| EXERCISE BRIEF |
Count how many lines of the data below contain the string "none"; the reply should be that number alone.

BEGIN

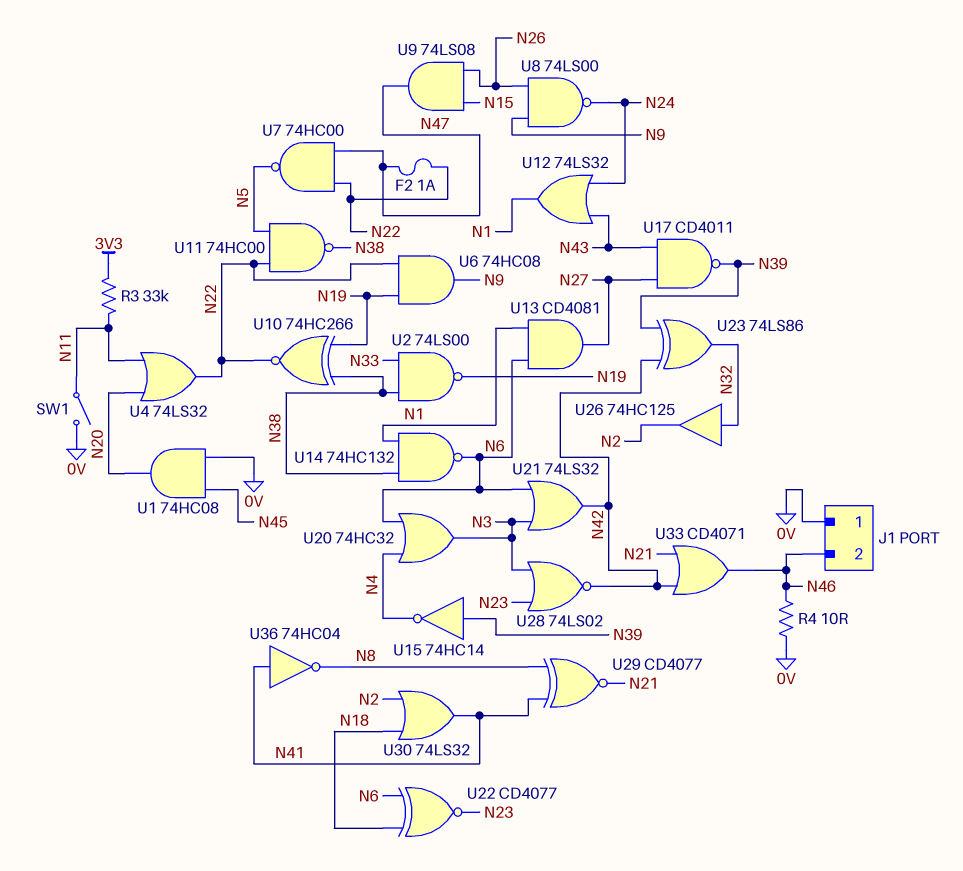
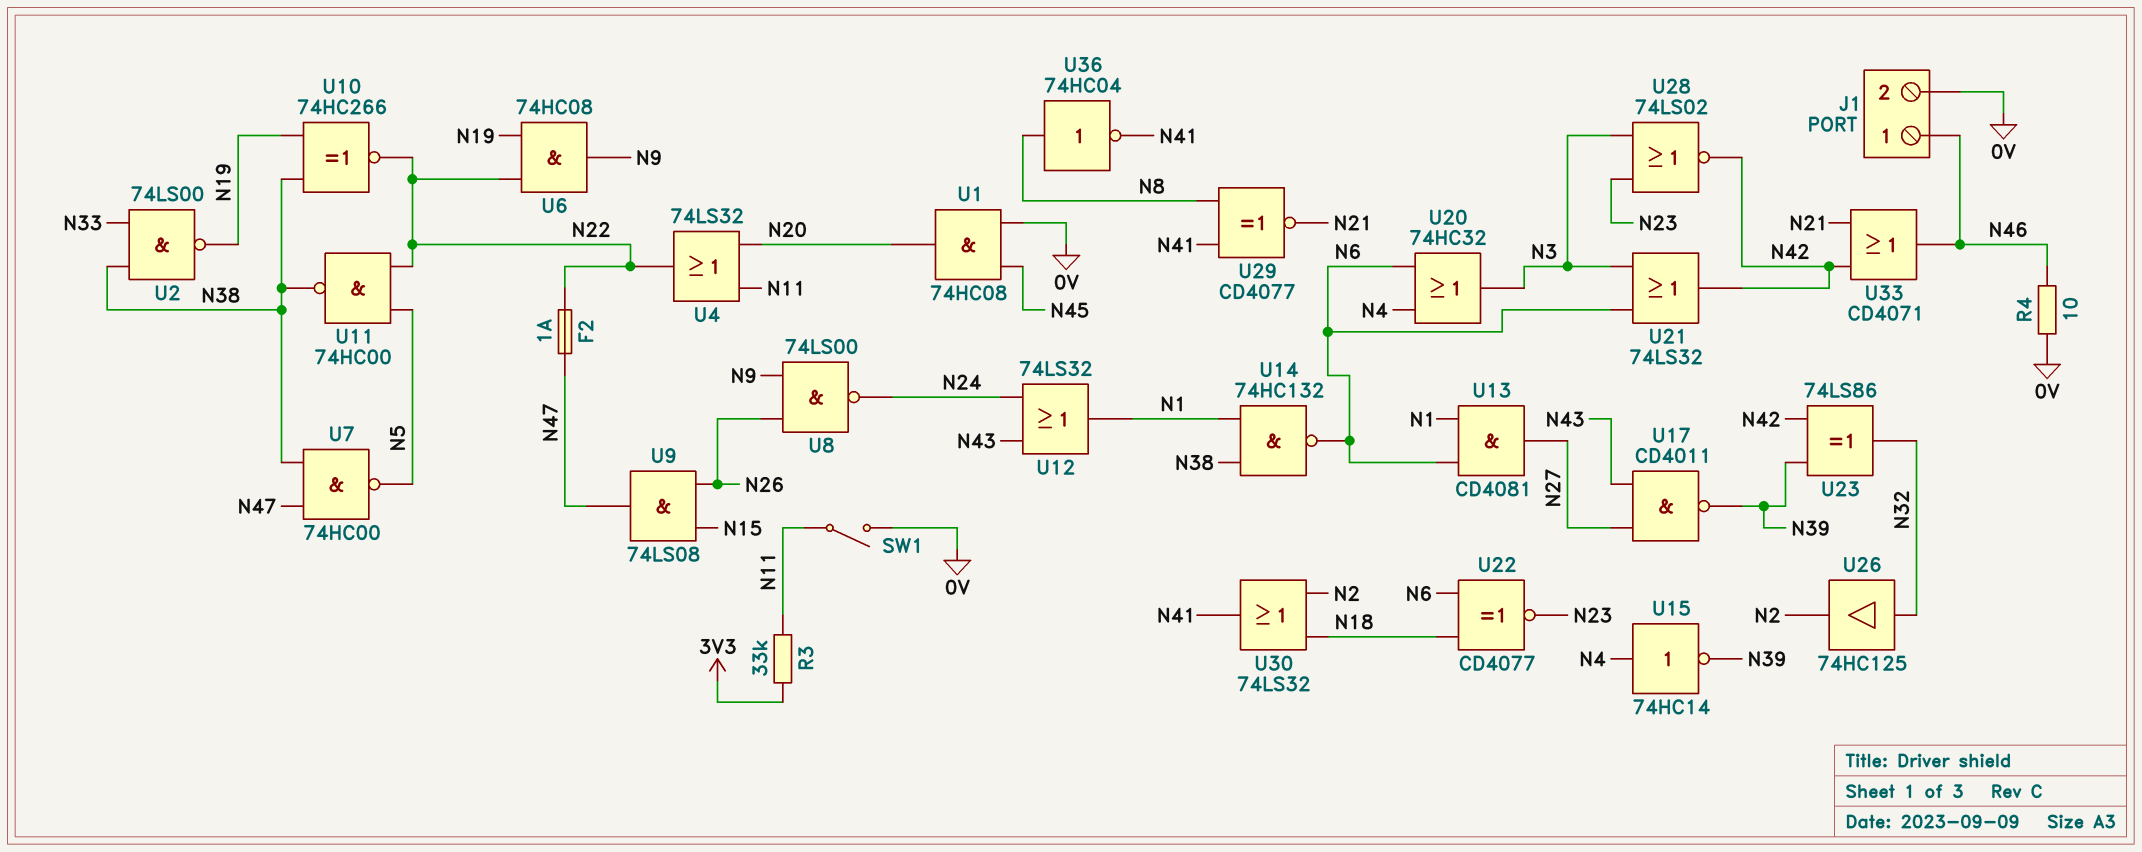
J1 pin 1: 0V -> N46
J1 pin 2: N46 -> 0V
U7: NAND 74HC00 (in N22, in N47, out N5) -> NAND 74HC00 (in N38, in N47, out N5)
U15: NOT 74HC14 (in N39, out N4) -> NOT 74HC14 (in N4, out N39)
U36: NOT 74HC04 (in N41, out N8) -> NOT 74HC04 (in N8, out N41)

END
BEGIN

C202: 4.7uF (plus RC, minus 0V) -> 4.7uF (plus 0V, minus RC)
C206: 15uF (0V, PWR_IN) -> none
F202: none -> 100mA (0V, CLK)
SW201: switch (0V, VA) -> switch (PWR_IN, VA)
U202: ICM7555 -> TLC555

END

| OUTPUT BELOW |
2